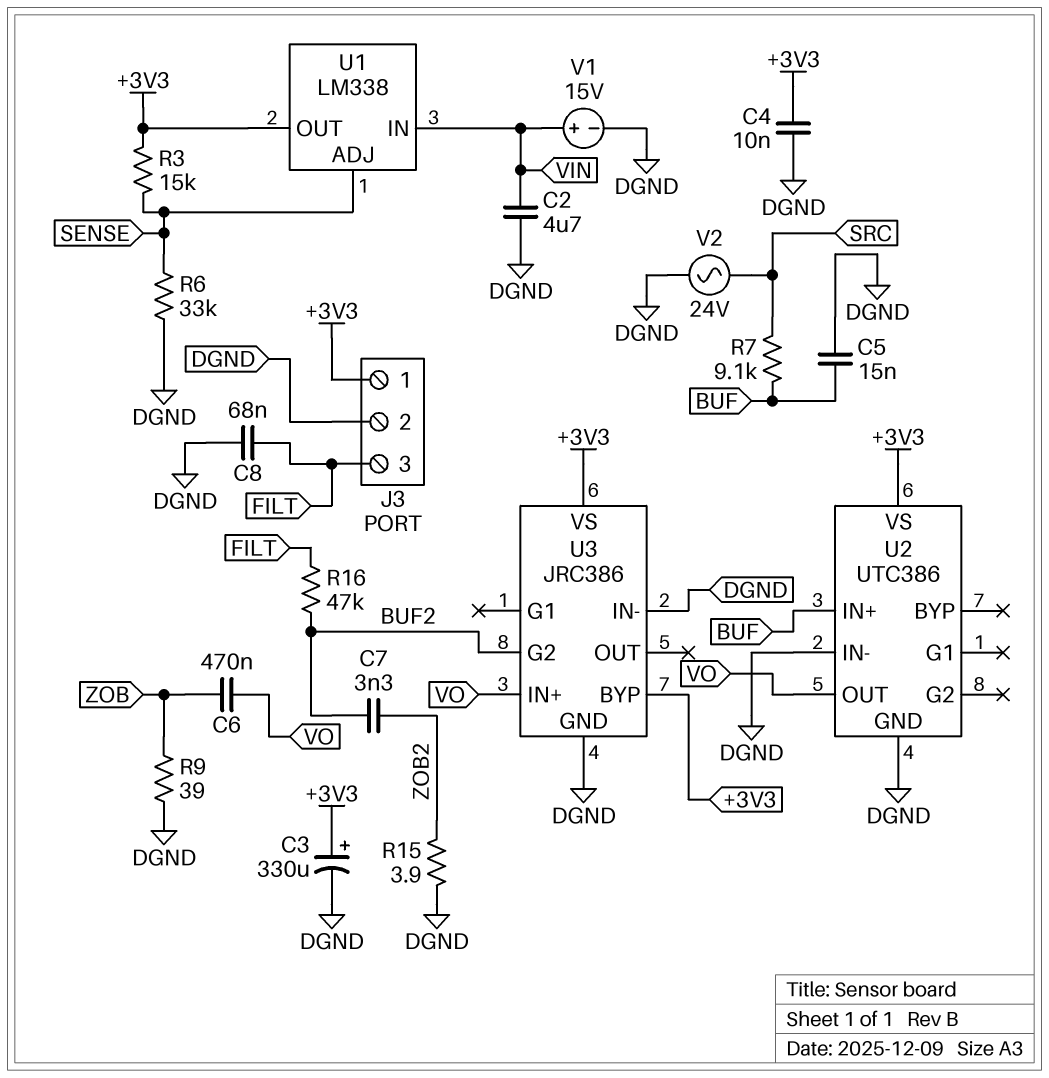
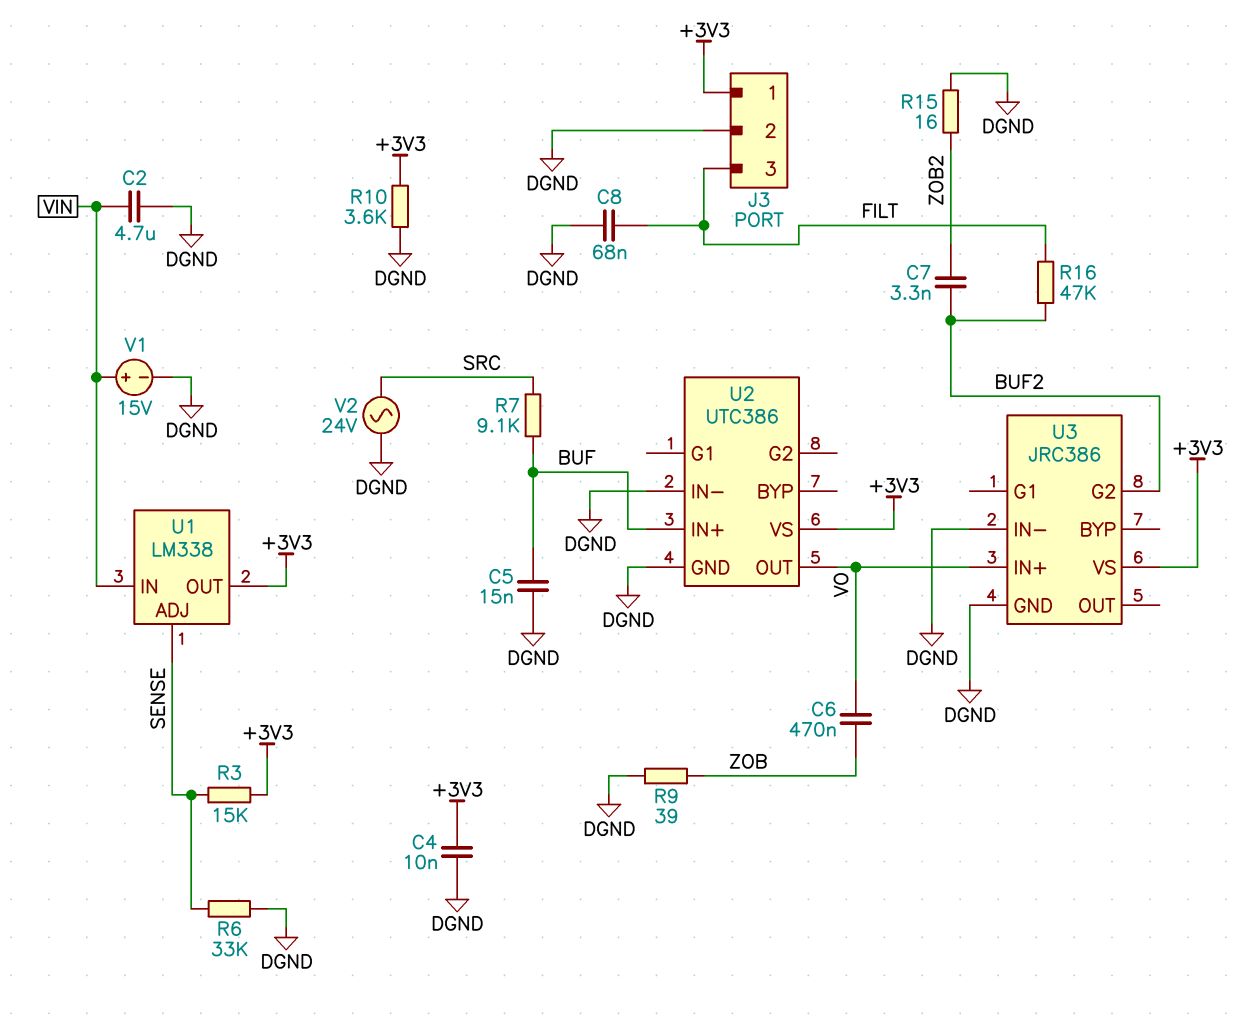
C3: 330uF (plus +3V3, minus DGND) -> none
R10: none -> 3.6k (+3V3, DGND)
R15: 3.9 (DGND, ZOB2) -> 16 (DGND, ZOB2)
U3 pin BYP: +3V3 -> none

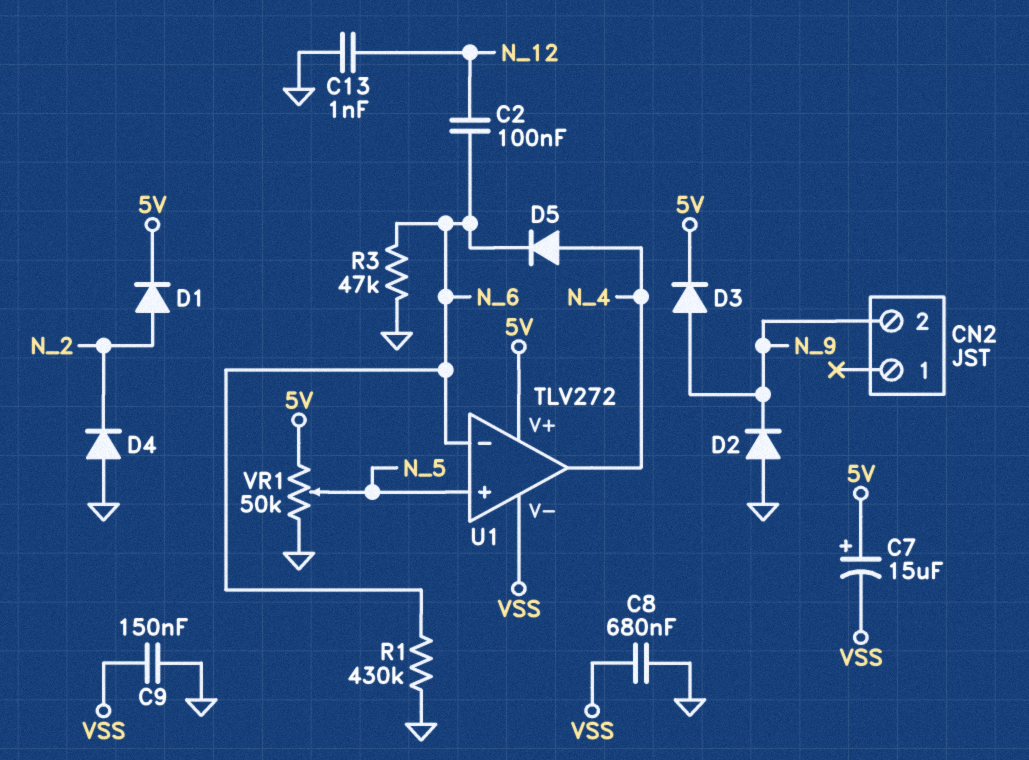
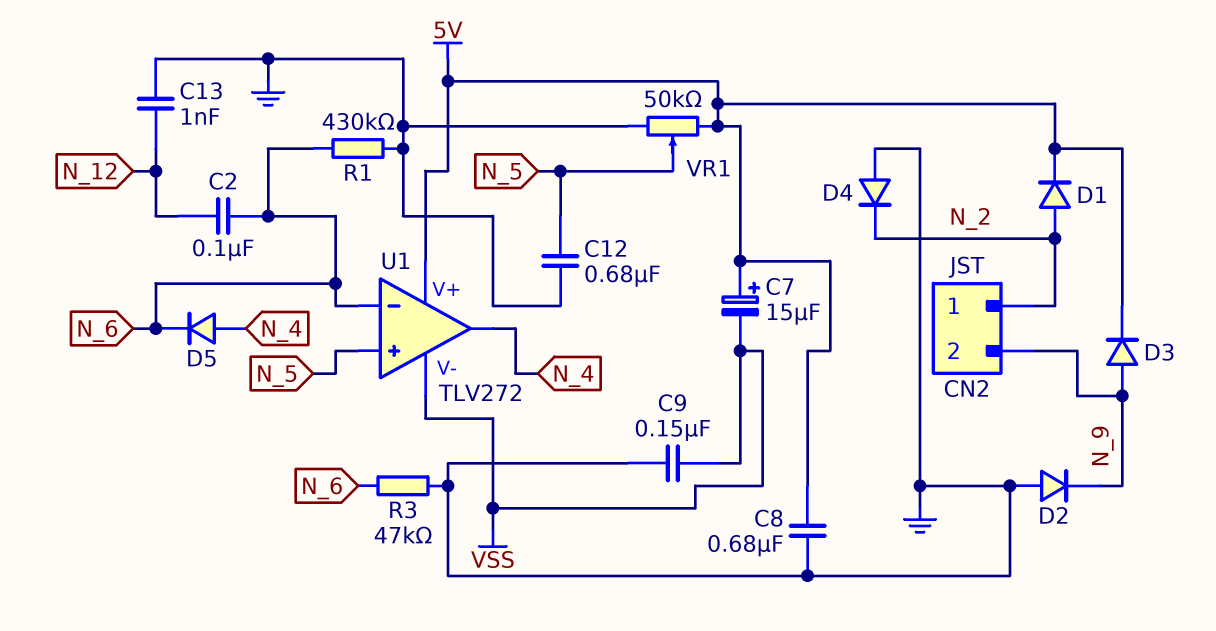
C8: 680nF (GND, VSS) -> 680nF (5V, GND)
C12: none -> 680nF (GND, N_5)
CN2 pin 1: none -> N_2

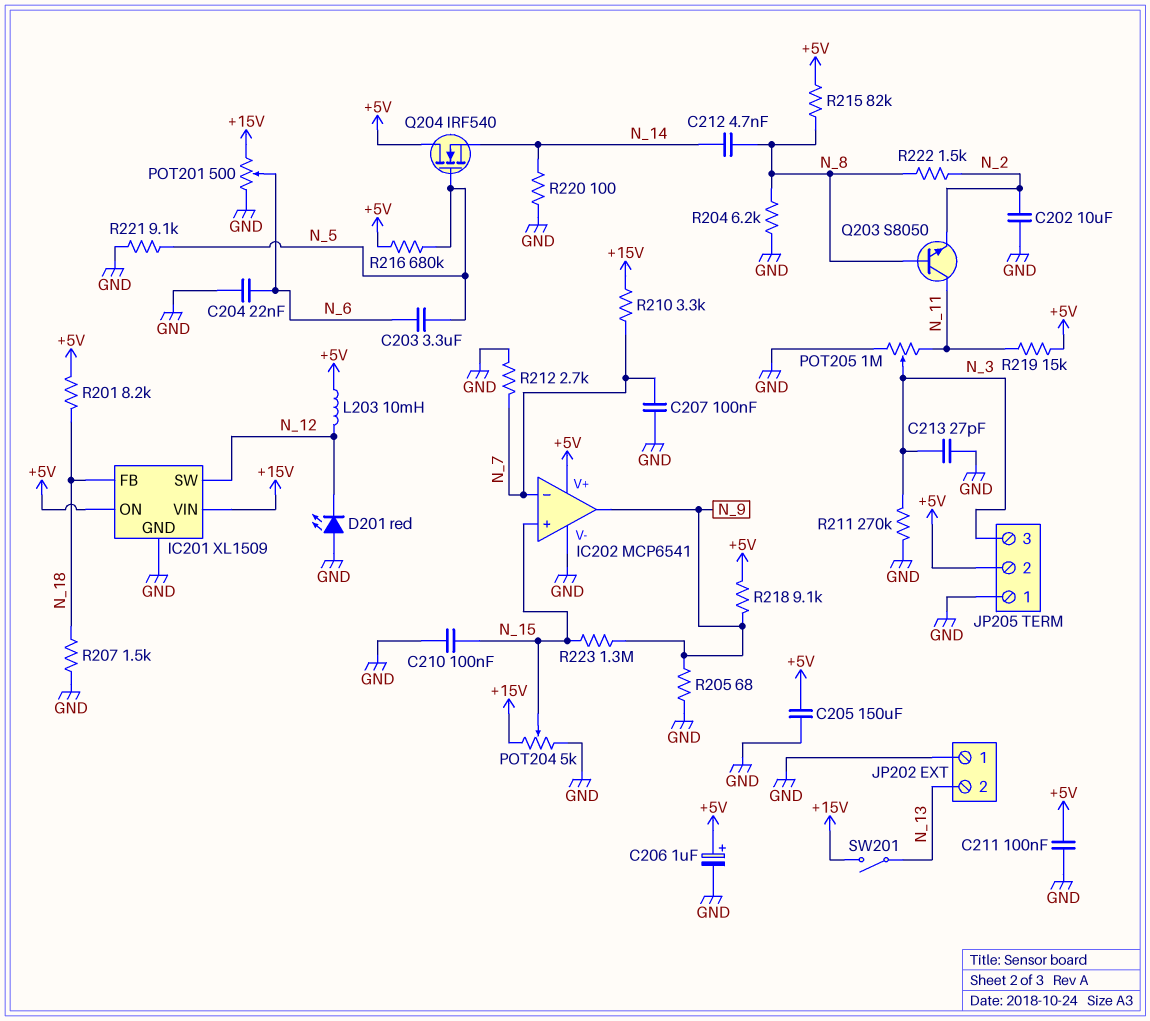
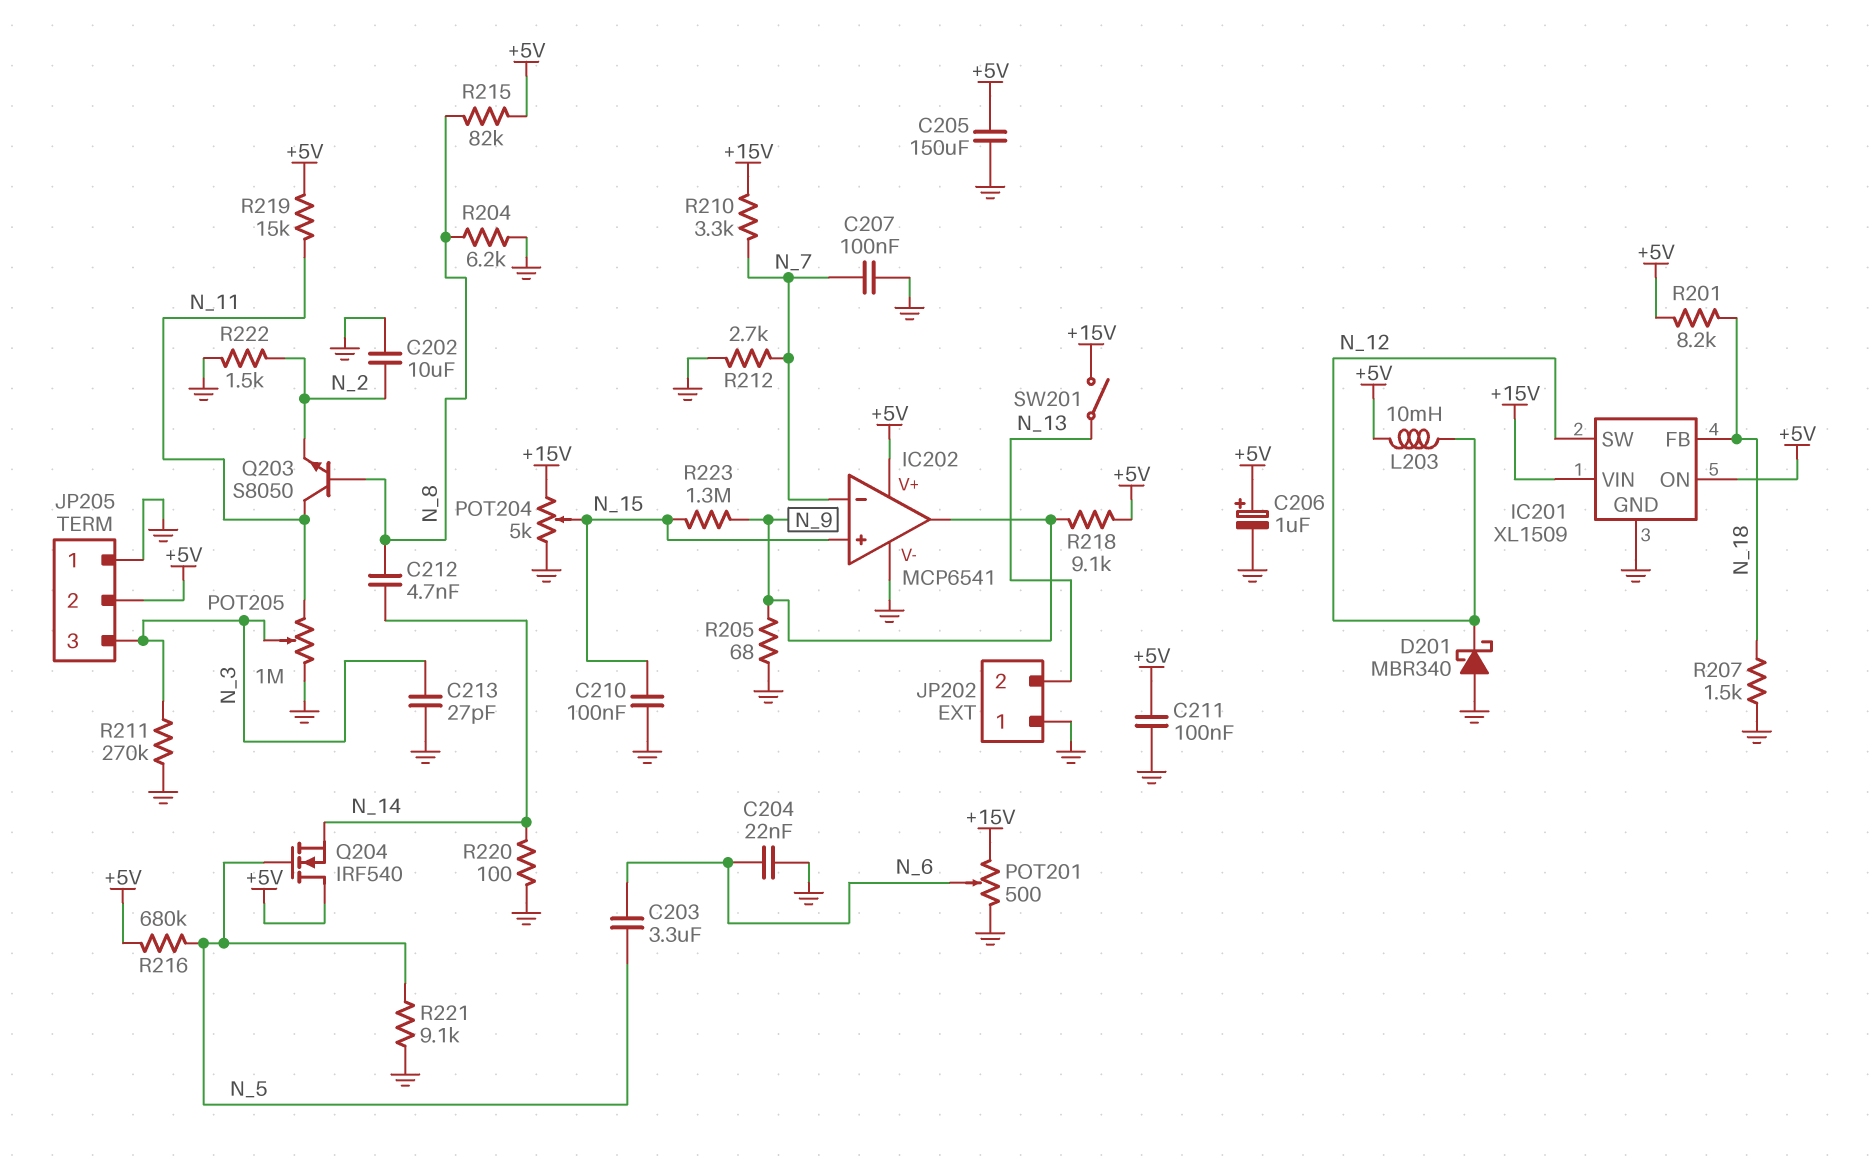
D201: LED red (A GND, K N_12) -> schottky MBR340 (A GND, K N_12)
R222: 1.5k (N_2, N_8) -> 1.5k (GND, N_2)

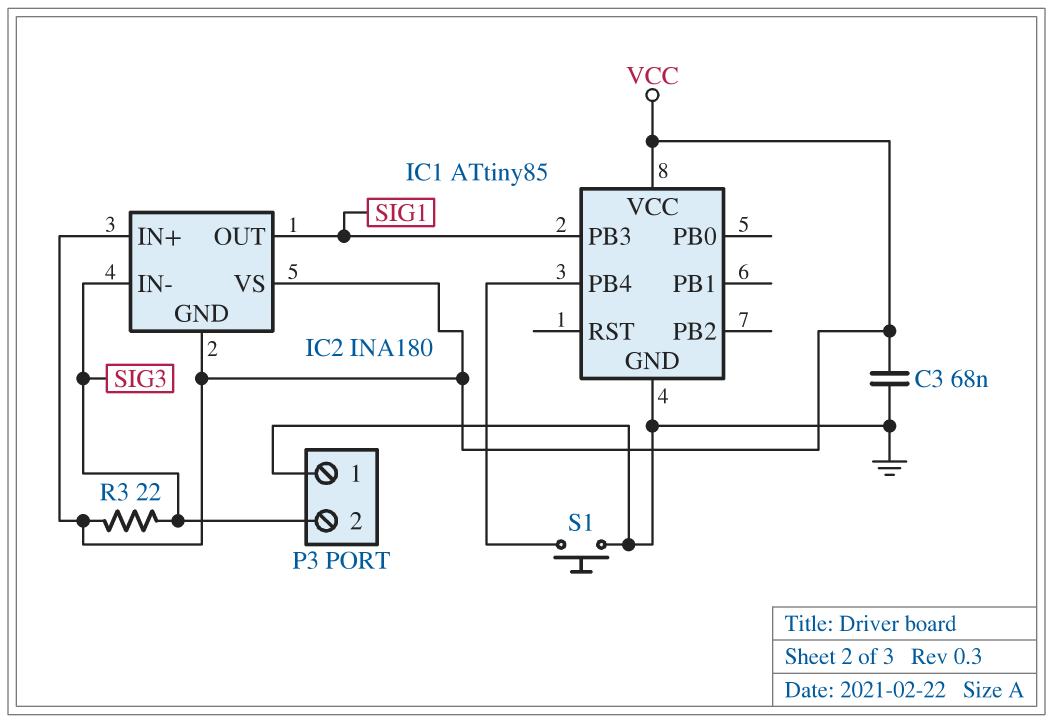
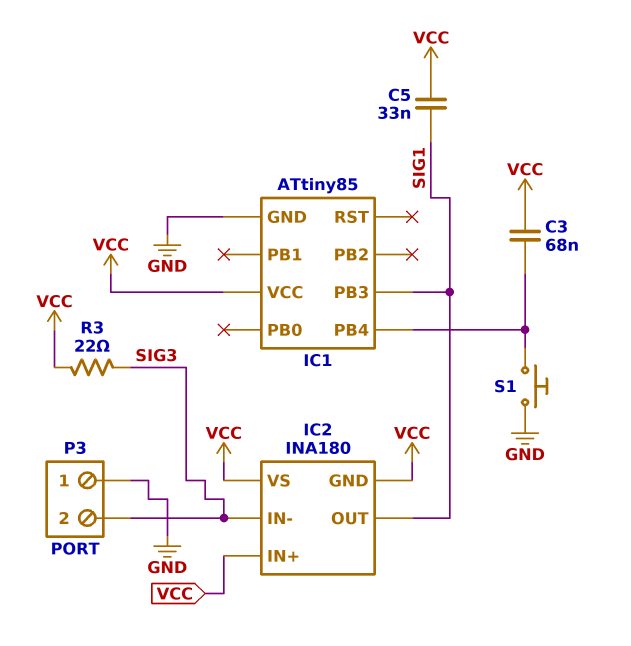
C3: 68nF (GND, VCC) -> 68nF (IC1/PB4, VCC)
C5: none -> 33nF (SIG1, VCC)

[EXERCISE BRIEF]:
An exact copy of the lines from the line containing "R10: none -> 3.6k (+3V3, DGND)" through the final line of the listing, without pictures, is the expected result.

[EXERCISE OUTPUT]:
R10: none -> 3.6k (+3V3, DGND)
R15: 3.9 (DGND, ZOB2) -> 16 (DGND, ZOB2)
U3 pin BYP: +3V3 -> none

C8: 680nF (GND, VSS) -> 680nF (5V, GND)
C12: none -> 680nF (GND, N_5)
CN2 pin 1: none -> N_2

D201: LED red (A GND, K N_12) -> schottky MBR340 (A GND, K N_12)
R222: 1.5k (N_2, N_8) -> 1.5k (GND, N_2)

C3: 68nF (GND, VCC) -> 68nF (IC1/PB4, VCC)
C5: none -> 33nF (SIG1, VCC)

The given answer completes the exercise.